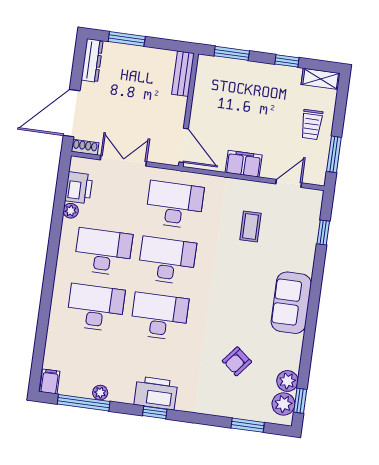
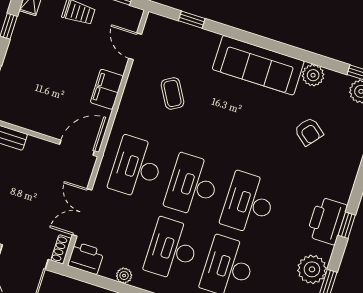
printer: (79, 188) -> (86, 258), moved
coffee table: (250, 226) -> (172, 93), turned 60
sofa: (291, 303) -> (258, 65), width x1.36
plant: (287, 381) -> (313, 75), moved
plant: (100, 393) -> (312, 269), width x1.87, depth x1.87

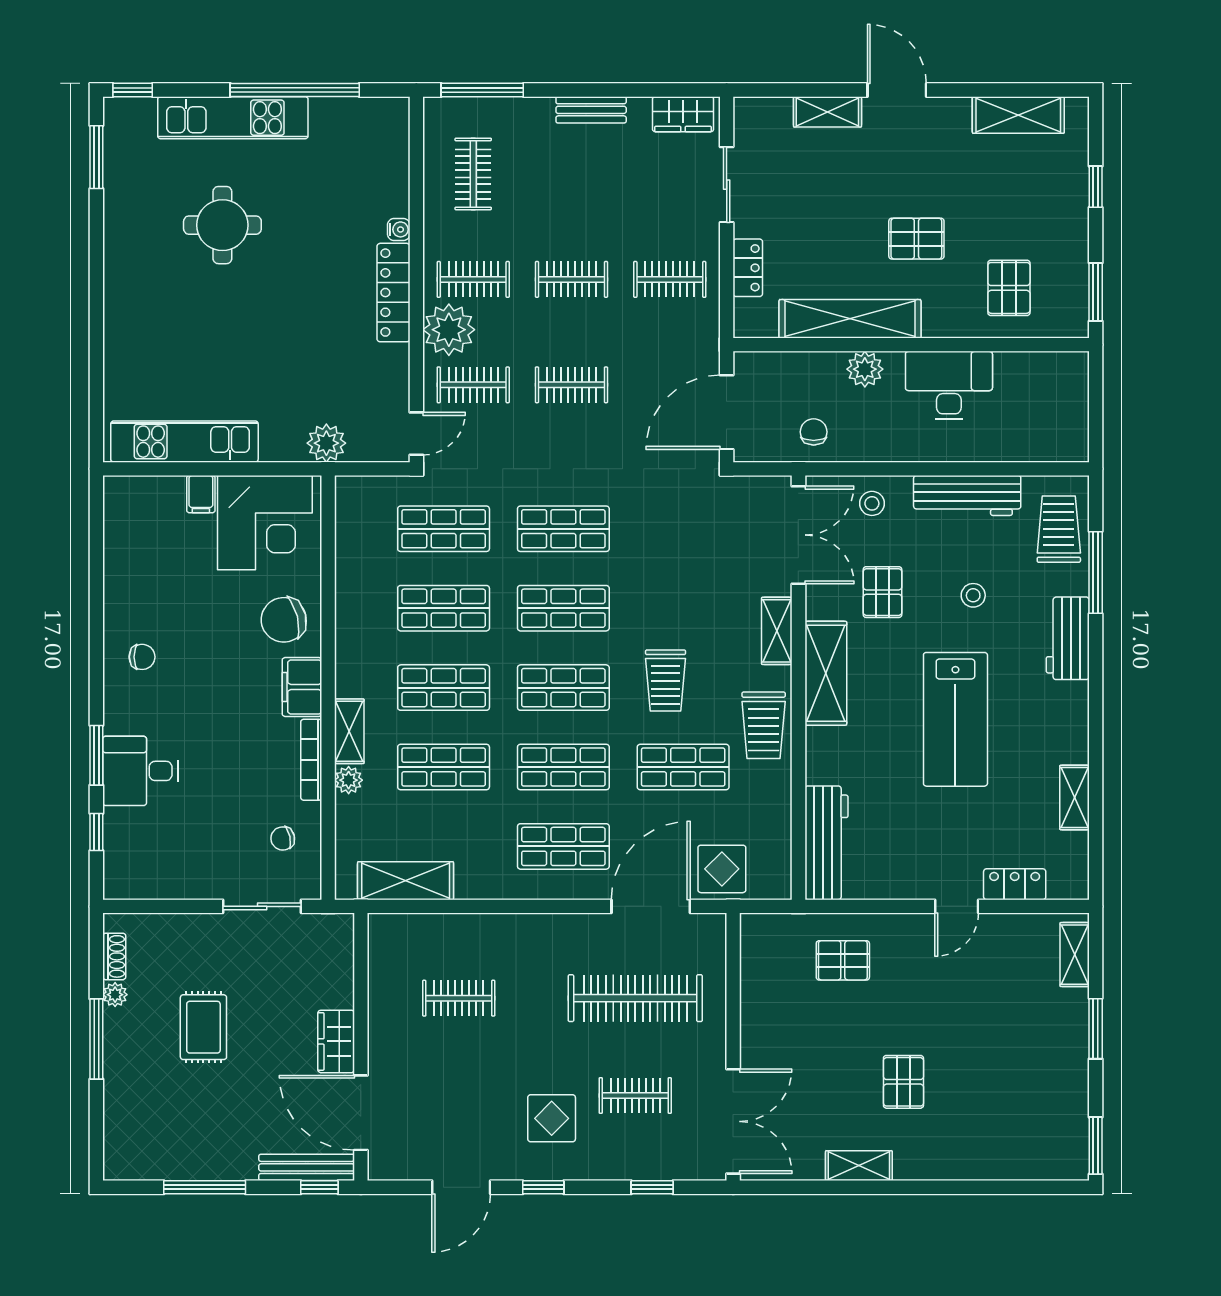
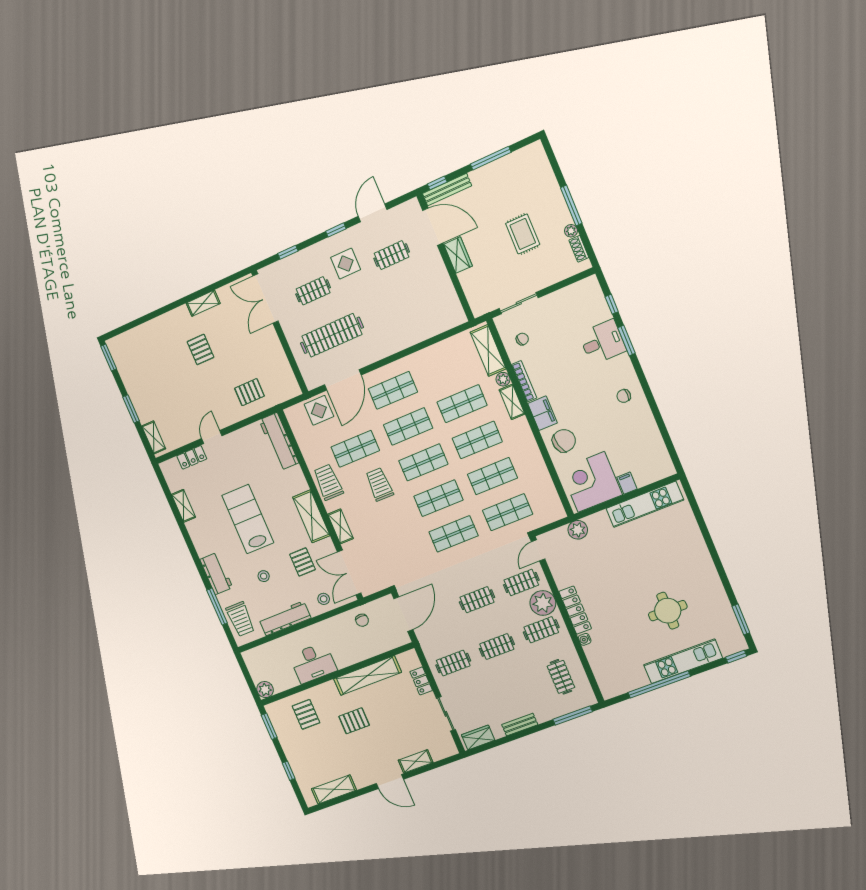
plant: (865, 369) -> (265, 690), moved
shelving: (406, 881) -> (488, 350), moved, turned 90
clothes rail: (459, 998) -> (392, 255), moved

--*--

YOUR GOAL :: What is needed is an exact copy of the lines from the line with "sofa: (291, 303) -> (258, 65), width x1.36" to the end of the data above, both included, without any pictures.

TASK ANSWER ::
sofa: (291, 303) -> (258, 65), width x1.36
plant: (287, 381) -> (313, 75), moved
plant: (100, 393) -> (312, 269), width x1.87, depth x1.87

plant: (865, 369) -> (265, 690), moved
shelving: (406, 881) -> (488, 350), moved, turned 90
clothes rail: (459, 998) -> (392, 255), moved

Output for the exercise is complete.